____ SUPPLIED RECORDS
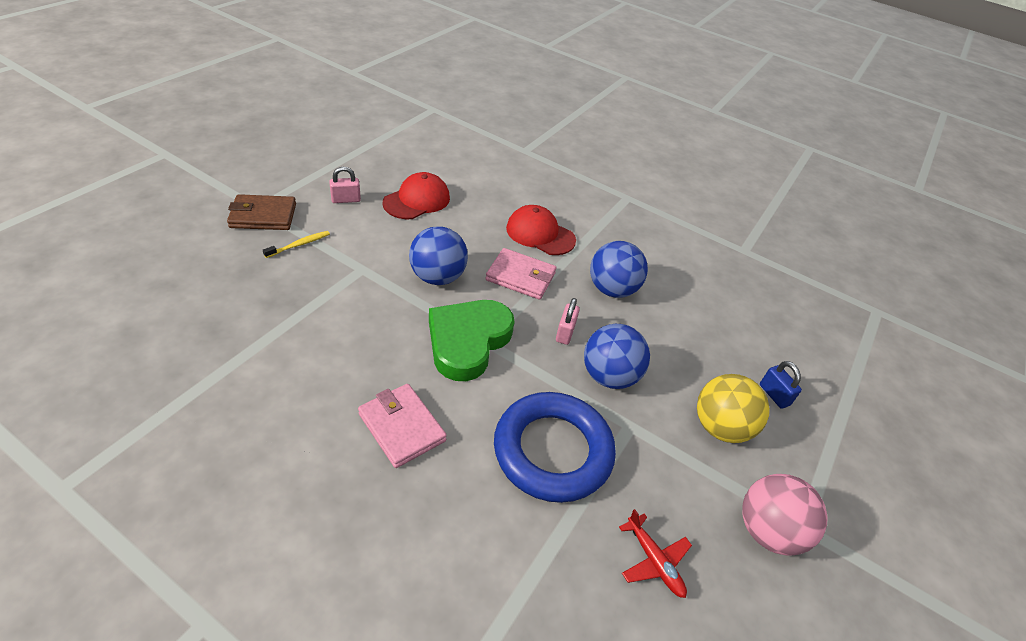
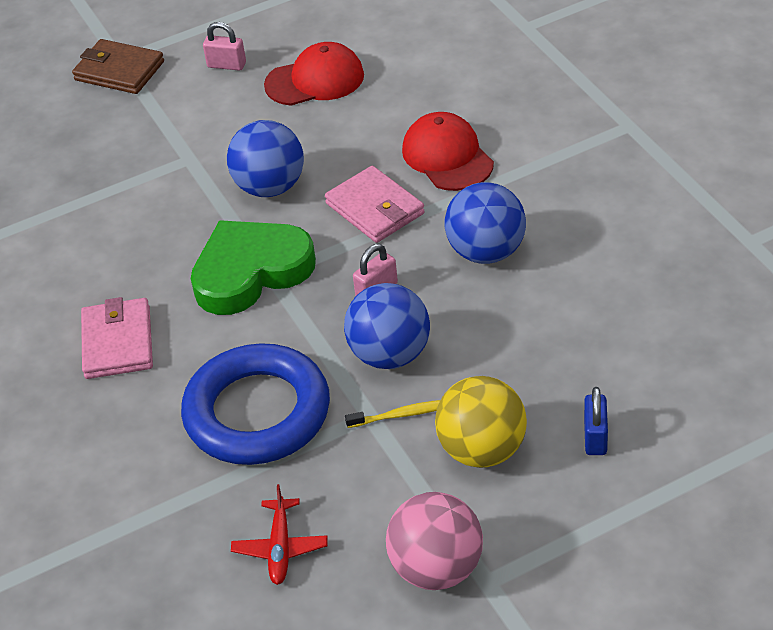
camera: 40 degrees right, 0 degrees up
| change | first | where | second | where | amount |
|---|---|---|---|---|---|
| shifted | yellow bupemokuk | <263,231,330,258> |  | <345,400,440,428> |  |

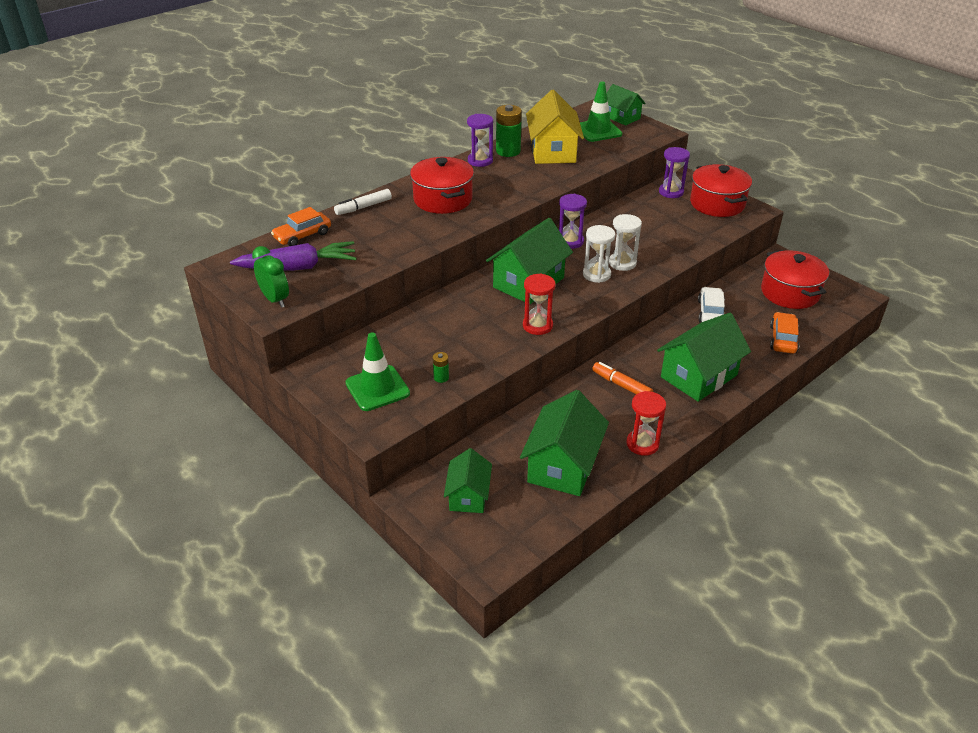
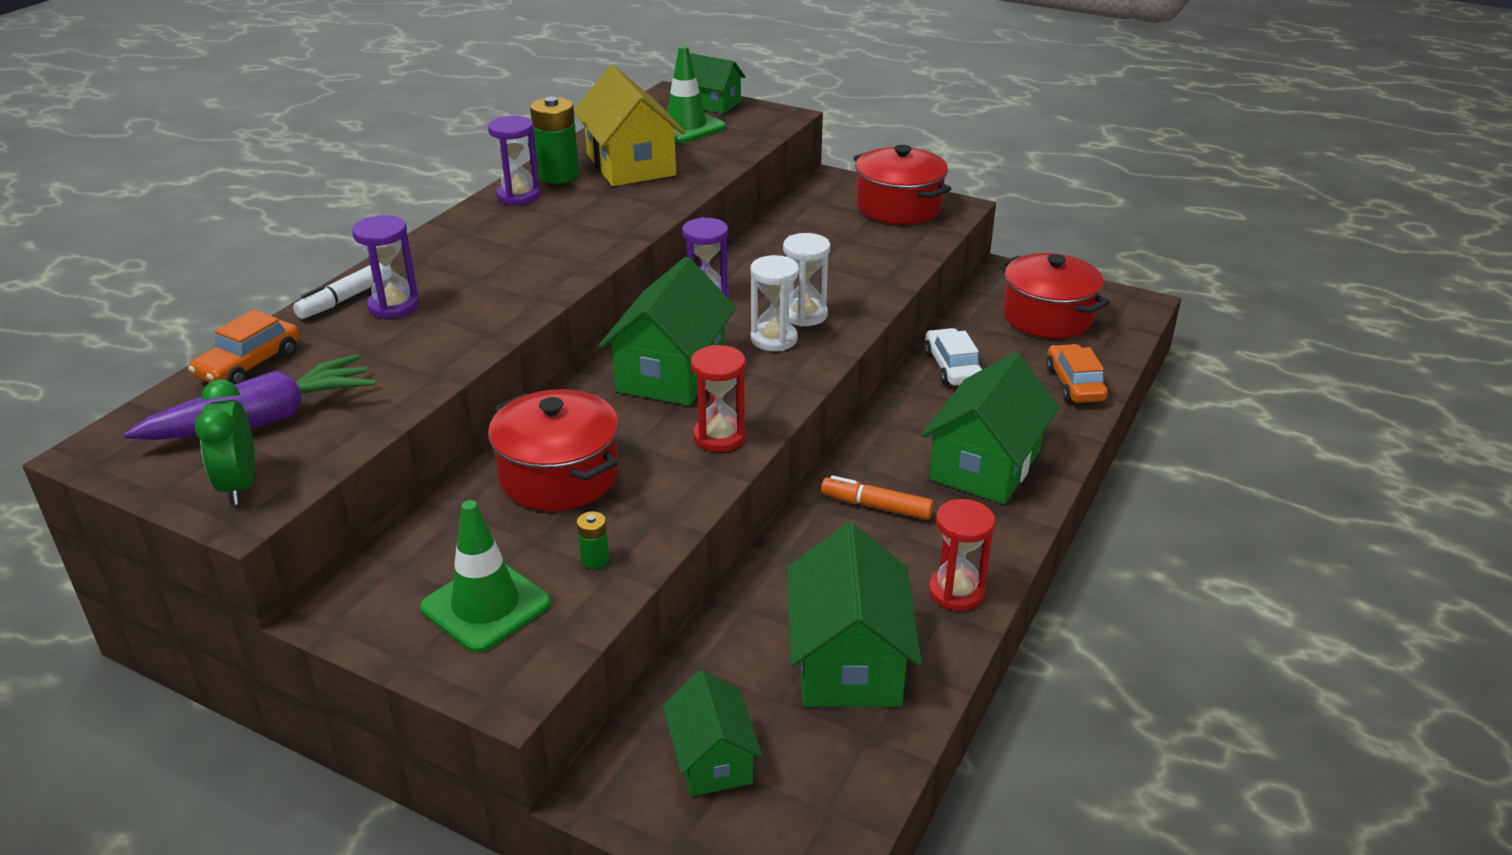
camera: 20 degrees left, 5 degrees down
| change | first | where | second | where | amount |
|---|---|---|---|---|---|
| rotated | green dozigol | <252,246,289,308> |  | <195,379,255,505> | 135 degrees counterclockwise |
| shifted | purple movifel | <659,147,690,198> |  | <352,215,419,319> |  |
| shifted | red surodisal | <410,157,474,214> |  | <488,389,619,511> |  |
________
#### TASK DETAILS:
Skip the pictures and output all entries exactly.

#### OUTPUT OF THE EXERCISE:
camera: 40 degrees right, 0 degrees up
| change | first | where | second | where | amount |
|---|---|---|---|---|---|
| shifted | yellow bupemokuk | <263,231,330,258> |  | <345,400,440,428> |  |

camera: 20 degrees left, 5 degrees down
| change | first | where | second | where | amount |
|---|---|---|---|---|---|
| rotated | green dozigol | <252,246,289,308> |  | <195,379,255,505> | 135 degrees counterclockwise |
| shifted | purple movifel | <659,147,690,198> |  | <352,215,419,319> |  |
| shifted | red surodisal | <410,157,474,214> |  | <488,389,619,511> |  |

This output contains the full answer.